[Items from a dataset]
· · ·

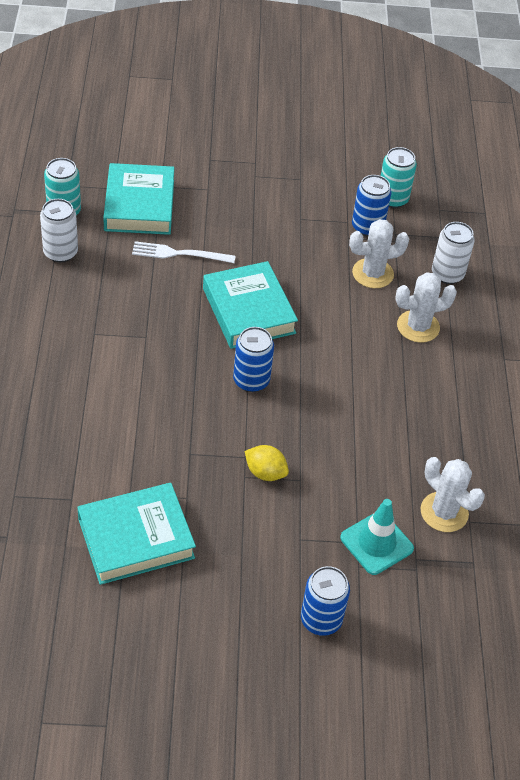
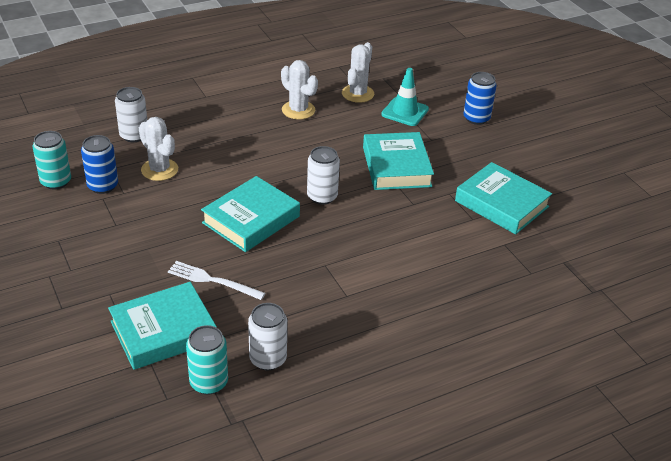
camera: 115 degrees left, 10 degrees down
(179, 254) = (213, 280): white fork -> white fork turned 135 degrees clockwise
(251, 380) = (322, 197): blue can -> white can
(265, 473) = (396, 167): yellow lemon -> turquoise book
(418, 326) = (203, 136): white cactus -> white cactus (298, 110)

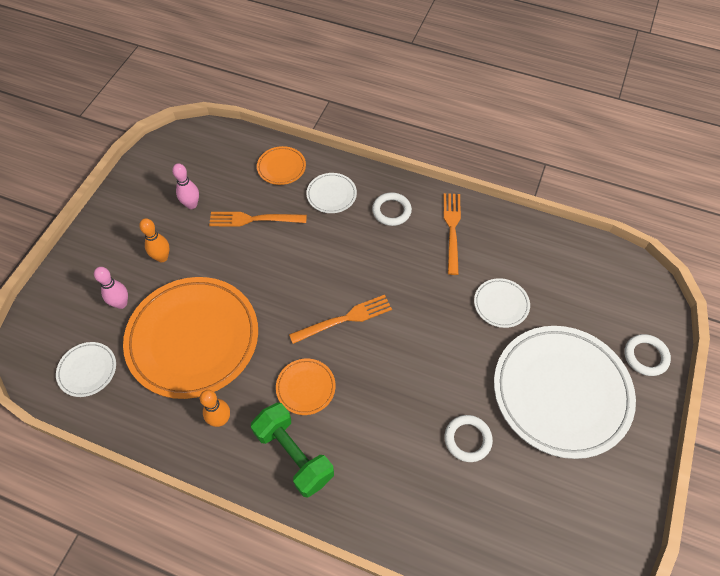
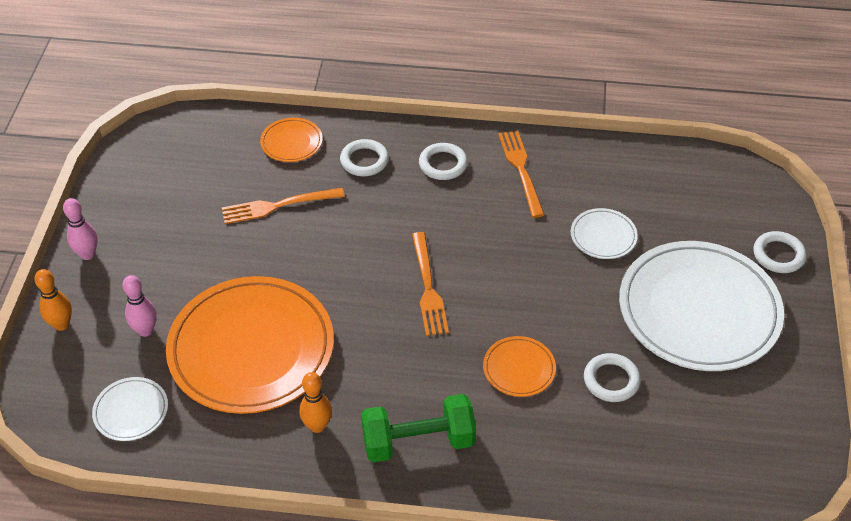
camera: 15 degrees left, 10 degrees down
(162, 257) = (178, 270): orange bowling pin -> orange bowling pin (61, 324)
(191, 205) = (193, 205): pink bowling pin -> pink bowling pin (87, 254)
(294, 455) = (418, 441): green dumbbell -> green dumbbell turned 45 degrees counterclockwise
(306, 387) = (407, 370): orange plate -> orange plate (519, 369)
(331, 195) = (364, 161): white plate -> white ring
(345, 318) = (428, 288): orange fork -> orange fork turned 120 degrees clockwise

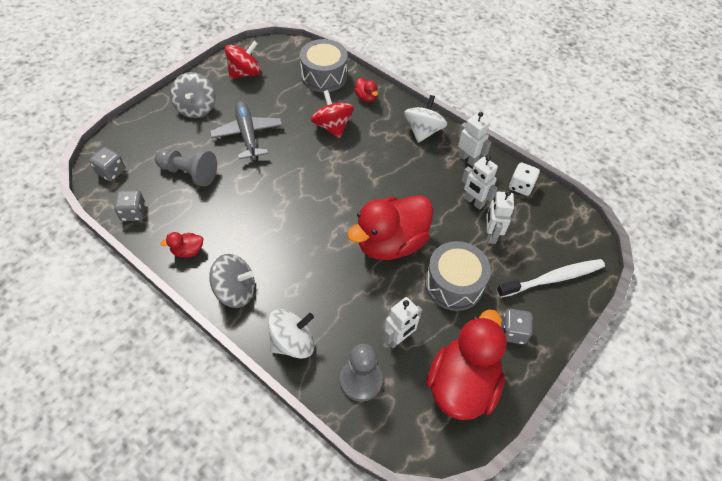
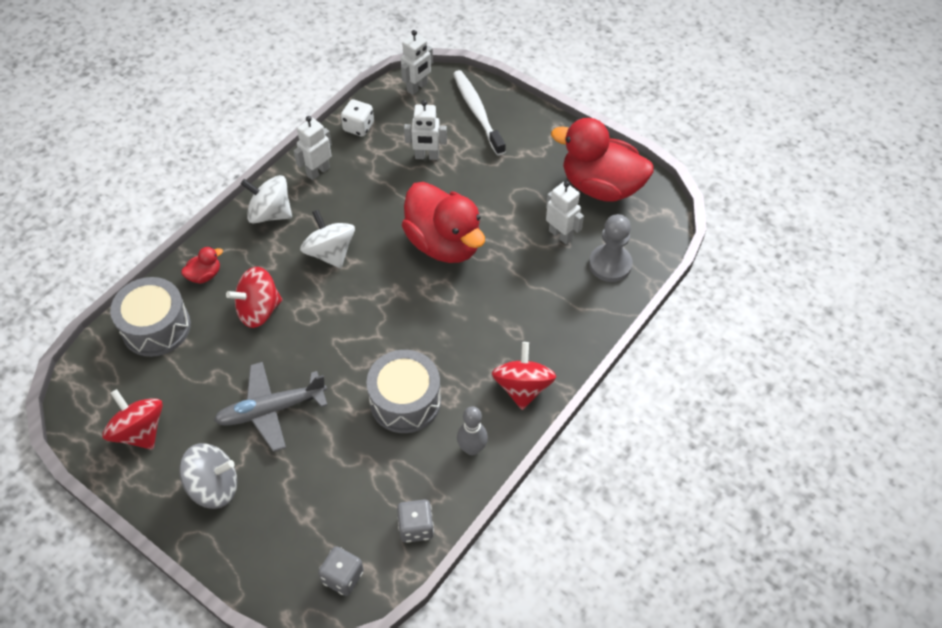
camera: 90 degrees left, 0 degrees up
(187, 251) = (472, 448): red duck -> grey bowling pin
(189, 173) = (344, 471): grey pawn -> none
(235, 291) = (522, 387): grey spinning top -> red spinning top
(292, 342) = (578, 325): white spinning top -> white spinning top (330, 252)
(454, 284) = (492, 189): grey drum -> grey drum (405, 401)
(474, 202) = (382, 169): white robot -> white robot (417, 87)
(512, 332) = (541, 146): grey dice -> none

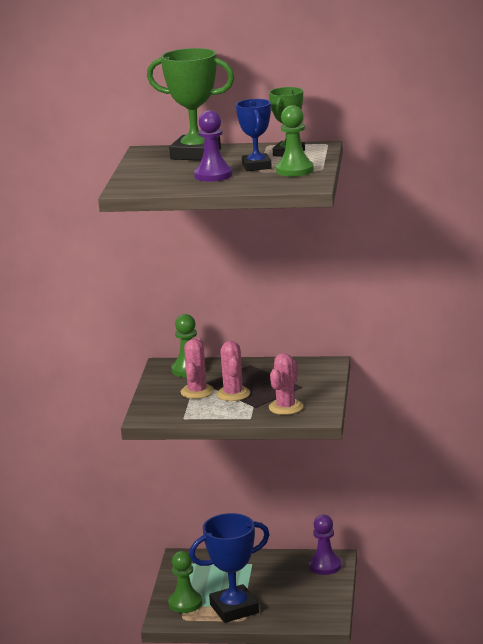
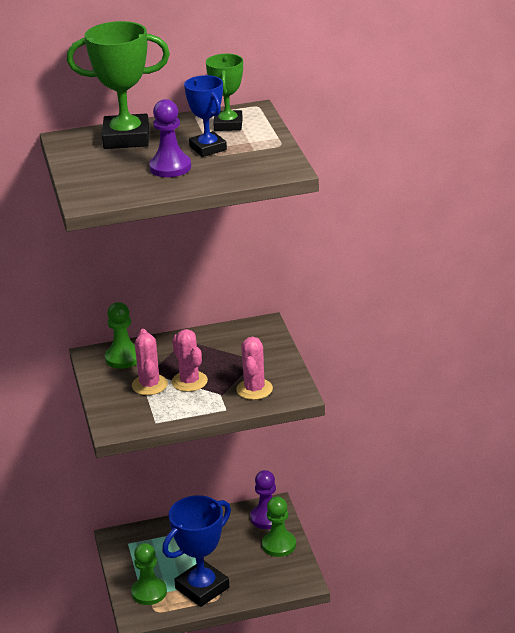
camera: 20 degrees left, 10 degrees up
(294, 170) = (254, 149): green pawn -> green pawn (279, 545)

· · ·

> _EXERCISE DETAILS_:
Of all the lines in the data above, show only those that hold the word "camera".

> _SOLUTION TO THIS EXERCISE_:
camera: 115 degrees left, 10 degrees down
camera: 15 degrees left, 10 degrees down
camera: 90 degrees left, 0 degrees up
camera: 20 degrees left, 10 degrees up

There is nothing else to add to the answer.